** Opening INPUT MATERIAL block **

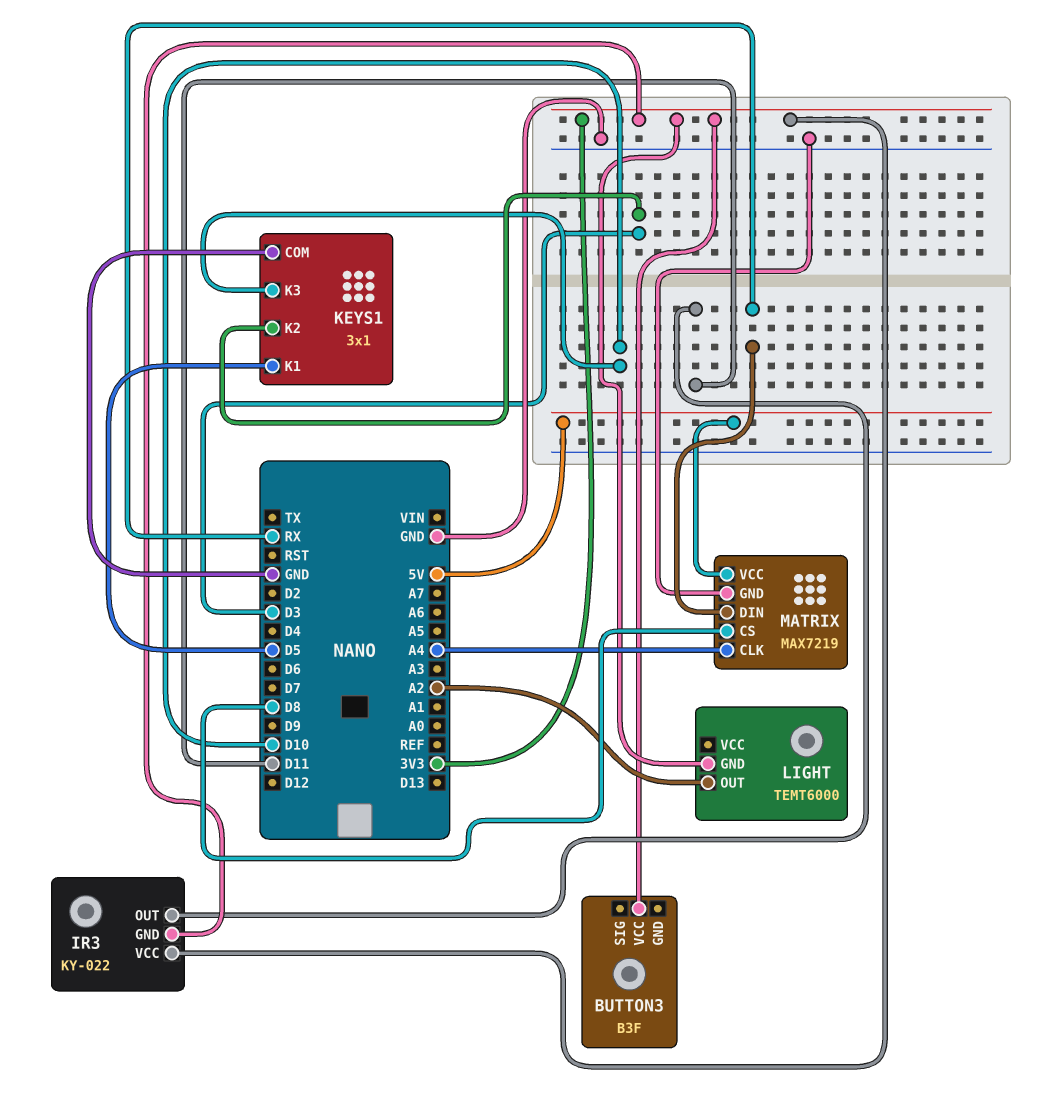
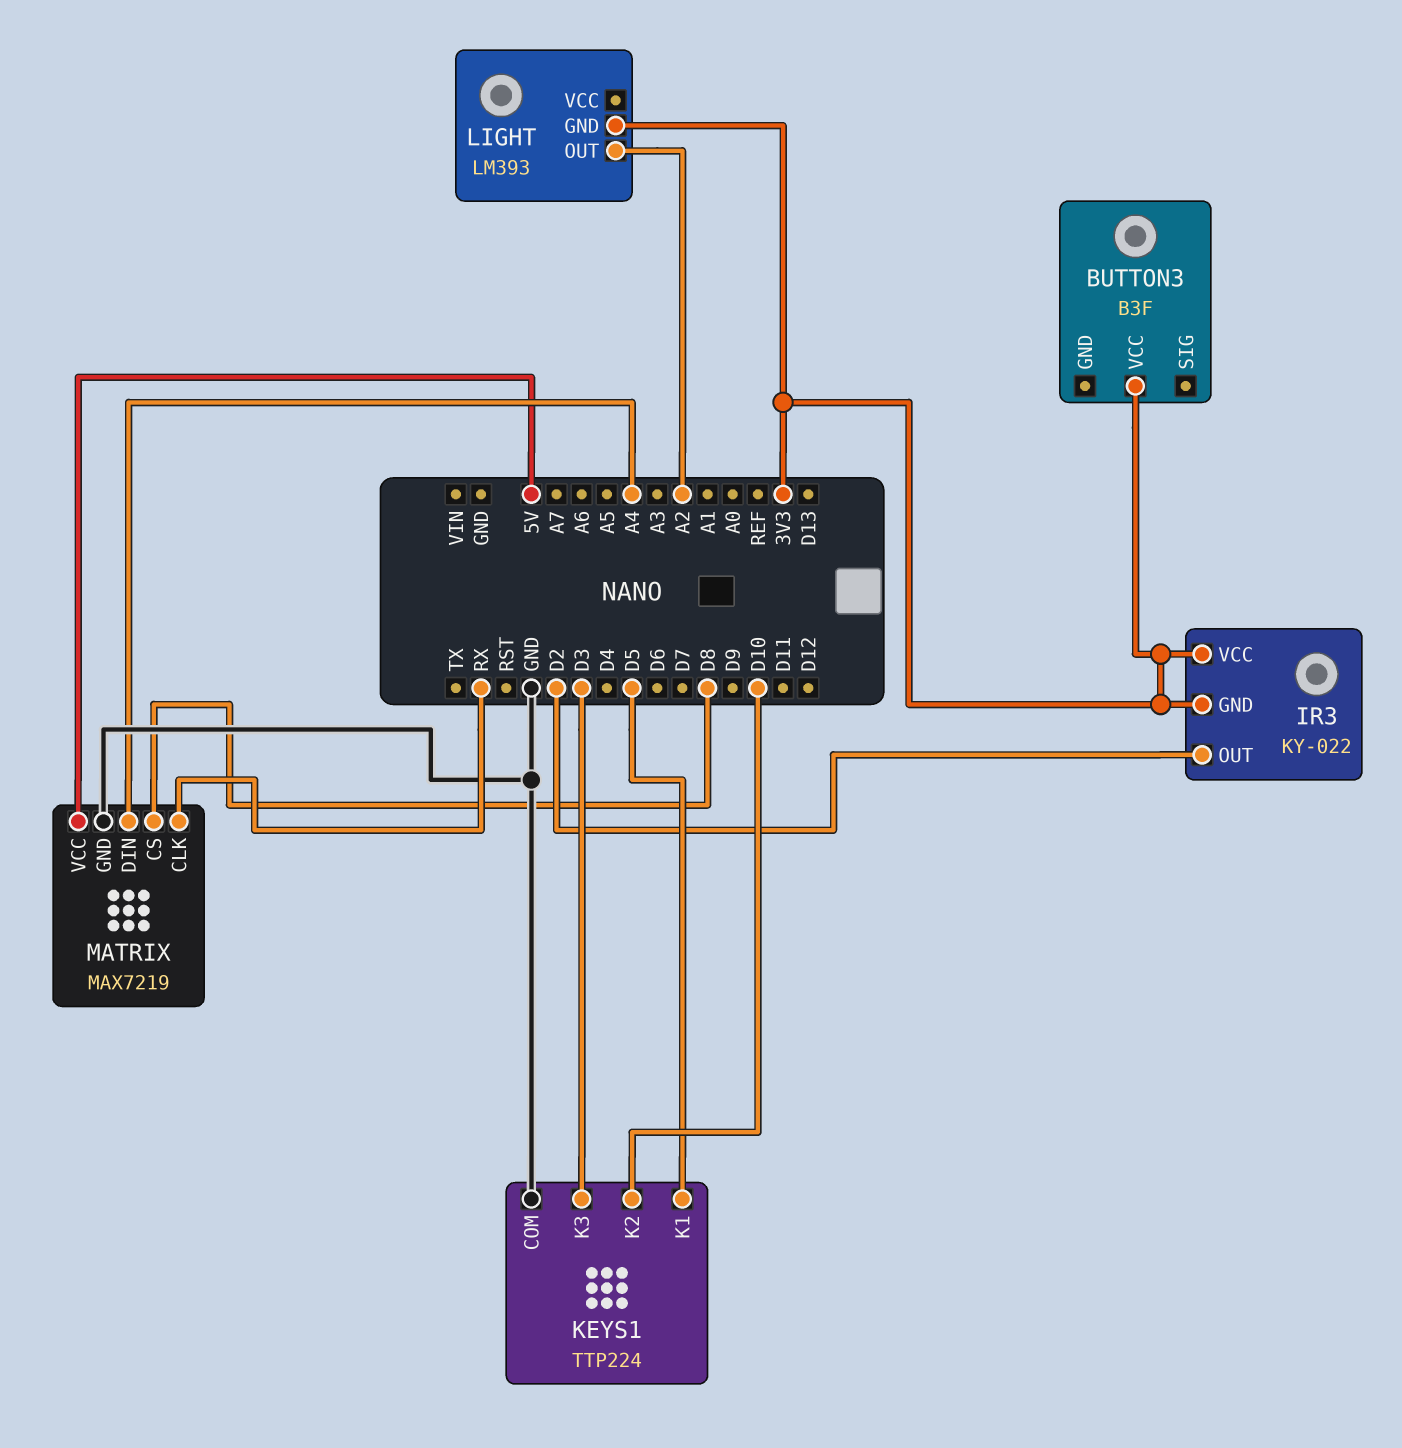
IR3 pin OUT: D11 -> D2
KEYS1: 3x1 -> TTP224
KEYS1 pin K2: D3 -> D10
KEYS1 pin K3: D10 -> D3
LIGHT: TEMT6000 -> LM393
MATRIX pin CLK: A4 -> RX
MATRIX pin DIN: RX -> A4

** Closing INPUT MATERIAL block **

INSTRUCTIONS TO FOLLOW: Output each record verbatim, but skip anything that is a picture.

RESULT:
IR3 pin OUT: D11 -> D2
KEYS1: 3x1 -> TTP224
KEYS1 pin K2: D3 -> D10
KEYS1 pin K3: D10 -> D3
LIGHT: TEMT6000 -> LM393
MATRIX pin CLK: A4 -> RX
MATRIX pin DIN: RX -> A4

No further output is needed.